### Task prompt
Using the listing below, set down exactly the lines starting at the line that contains "BARO3 pin SDA: A4 -> none" and ending at the line that contains "RADIO2 pin MOSI: A7 -> D11", both included, and no others.

### Material shown
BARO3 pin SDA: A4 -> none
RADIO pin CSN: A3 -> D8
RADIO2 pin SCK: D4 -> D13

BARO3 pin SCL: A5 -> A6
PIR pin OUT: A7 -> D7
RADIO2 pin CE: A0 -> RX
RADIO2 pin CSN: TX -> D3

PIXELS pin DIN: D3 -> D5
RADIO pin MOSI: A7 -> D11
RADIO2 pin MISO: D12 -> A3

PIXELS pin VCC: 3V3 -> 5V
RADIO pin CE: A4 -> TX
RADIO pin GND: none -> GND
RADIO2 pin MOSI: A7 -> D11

---

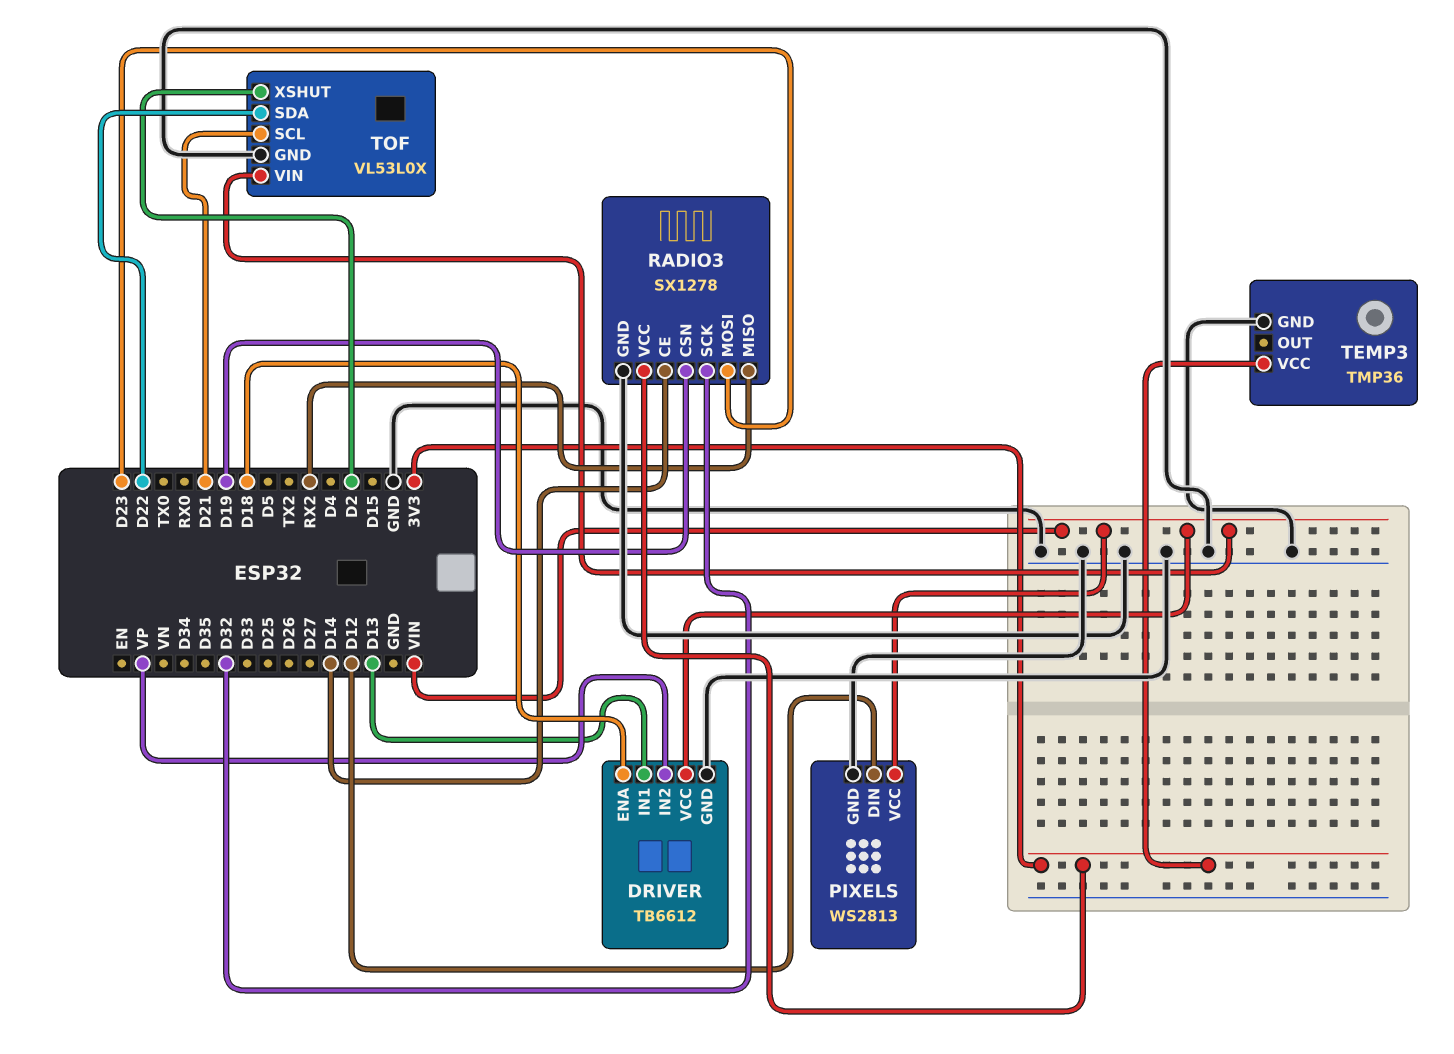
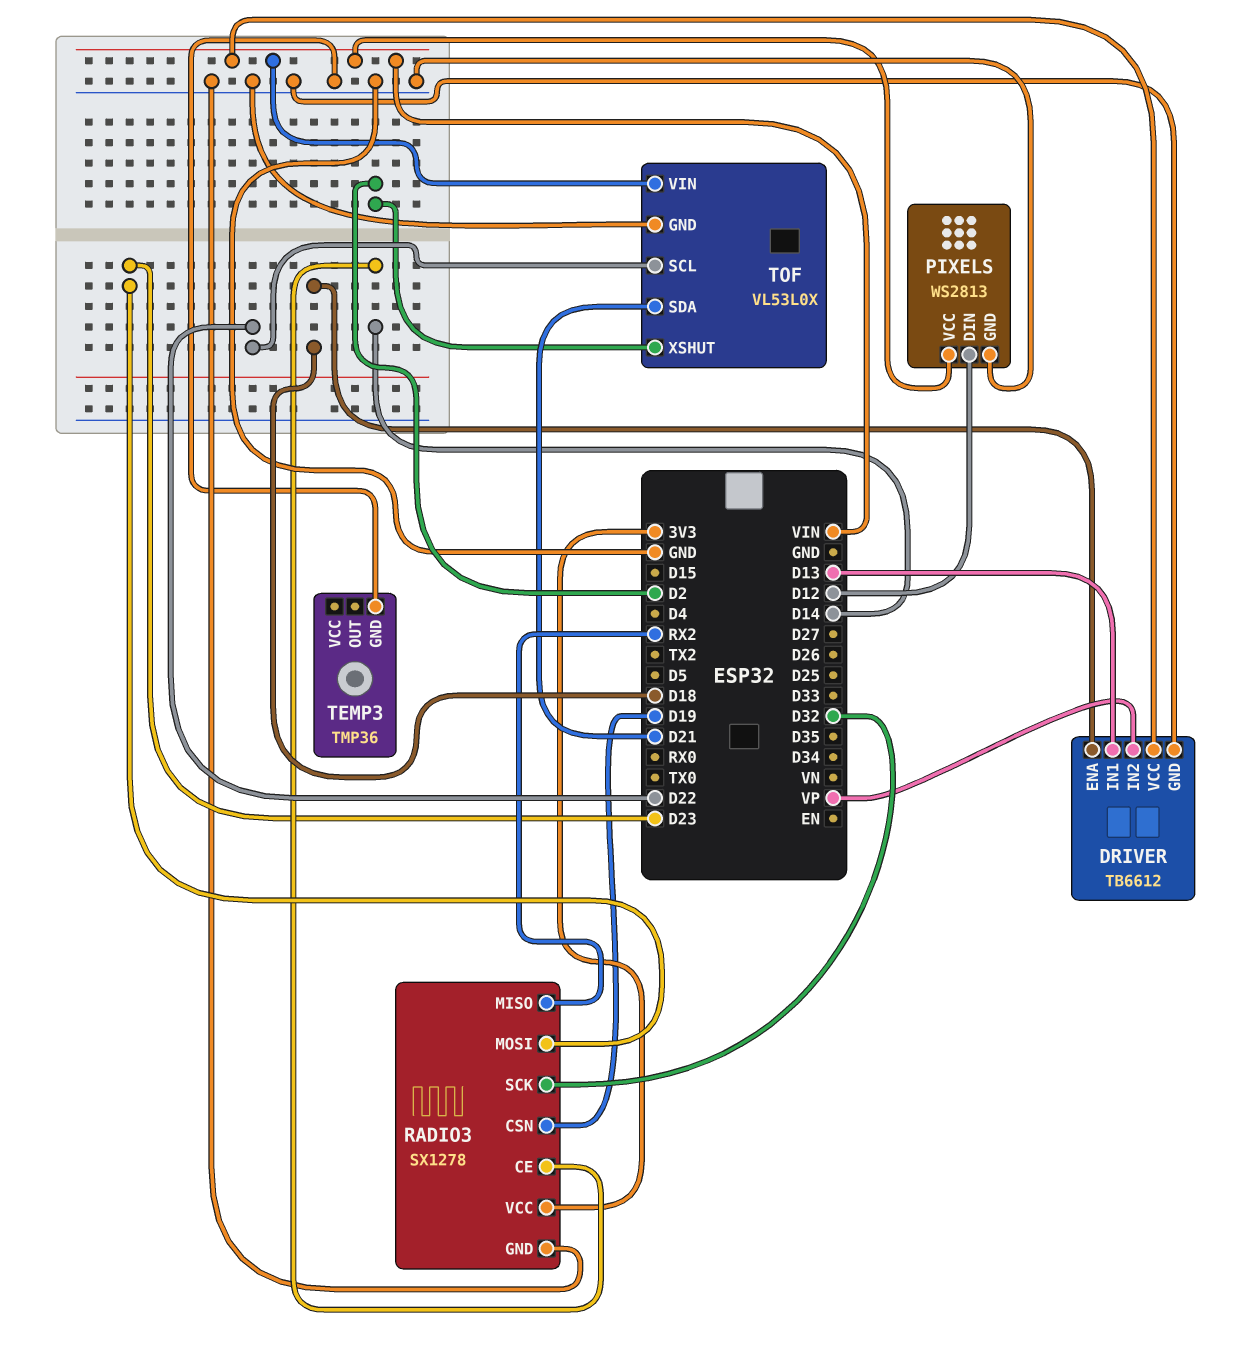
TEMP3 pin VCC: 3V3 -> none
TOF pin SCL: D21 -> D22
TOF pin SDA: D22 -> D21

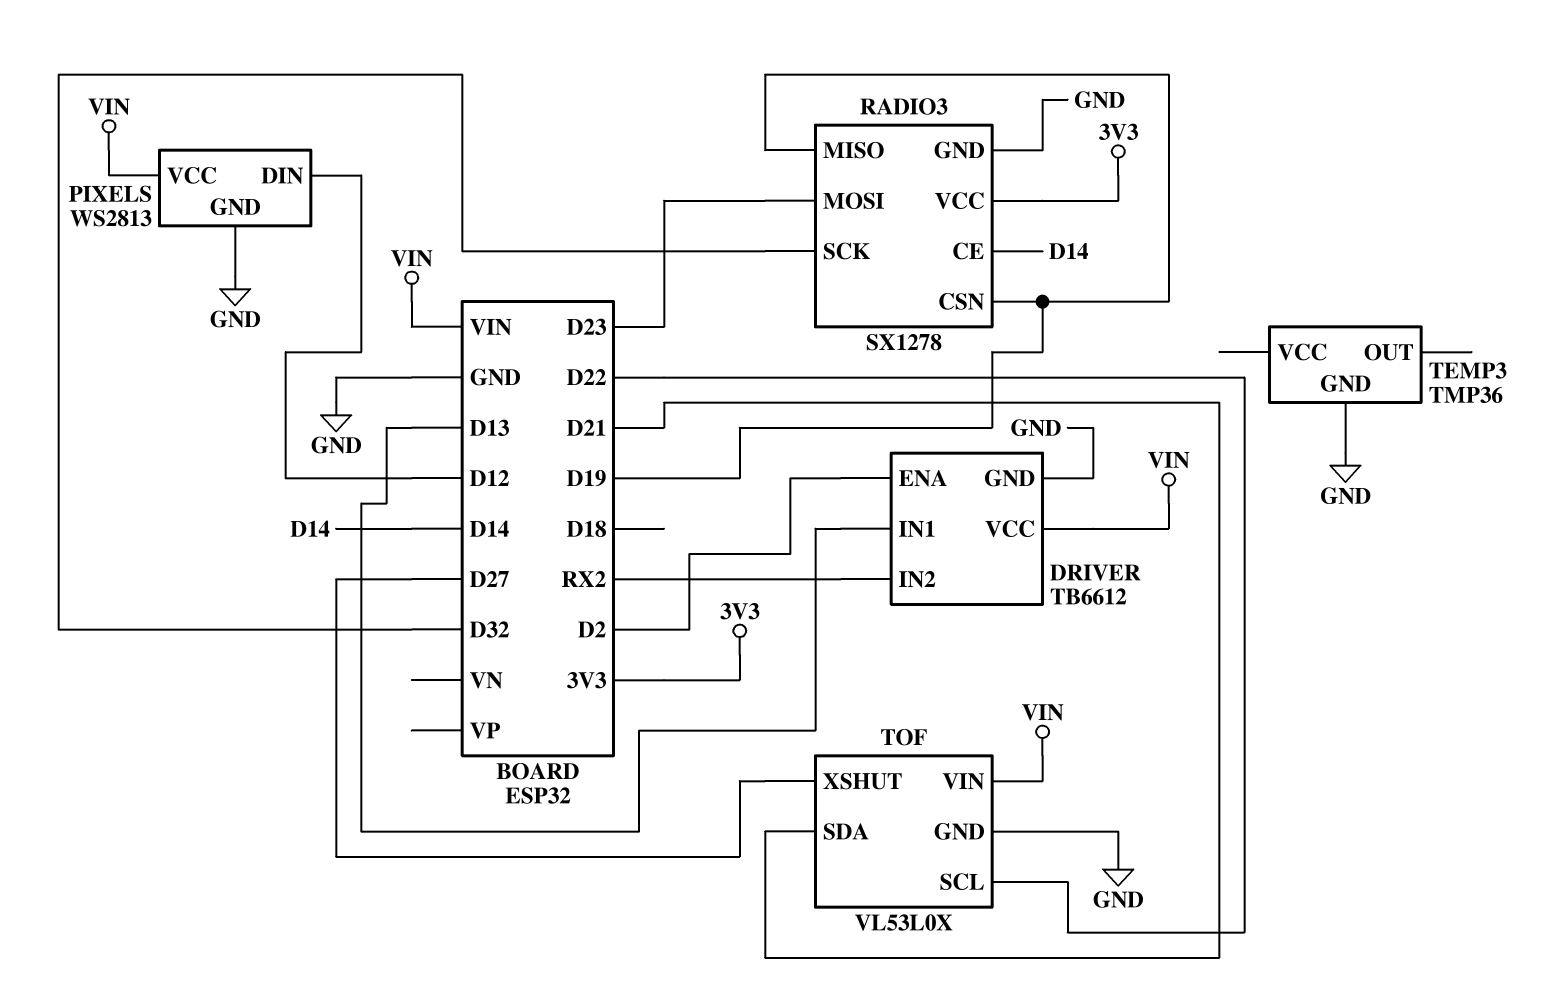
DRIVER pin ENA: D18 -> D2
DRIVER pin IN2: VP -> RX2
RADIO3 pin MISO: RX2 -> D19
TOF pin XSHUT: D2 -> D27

### Answer for the task
BARO3 pin SDA: A4 -> none
RADIO pin CSN: A3 -> D8
RADIO2 pin SCK: D4 -> D13

BARO3 pin SCL: A5 -> A6
PIR pin OUT: A7 -> D7
RADIO2 pin CE: A0 -> RX
RADIO2 pin CSN: TX -> D3

PIXELS pin DIN: D3 -> D5
RADIO pin MOSI: A7 -> D11
RADIO2 pin MISO: D12 -> A3

PIXELS pin VCC: 3V3 -> 5V
RADIO pin CE: A4 -> TX
RADIO pin GND: none -> GND
RADIO2 pin MOSI: A7 -> D11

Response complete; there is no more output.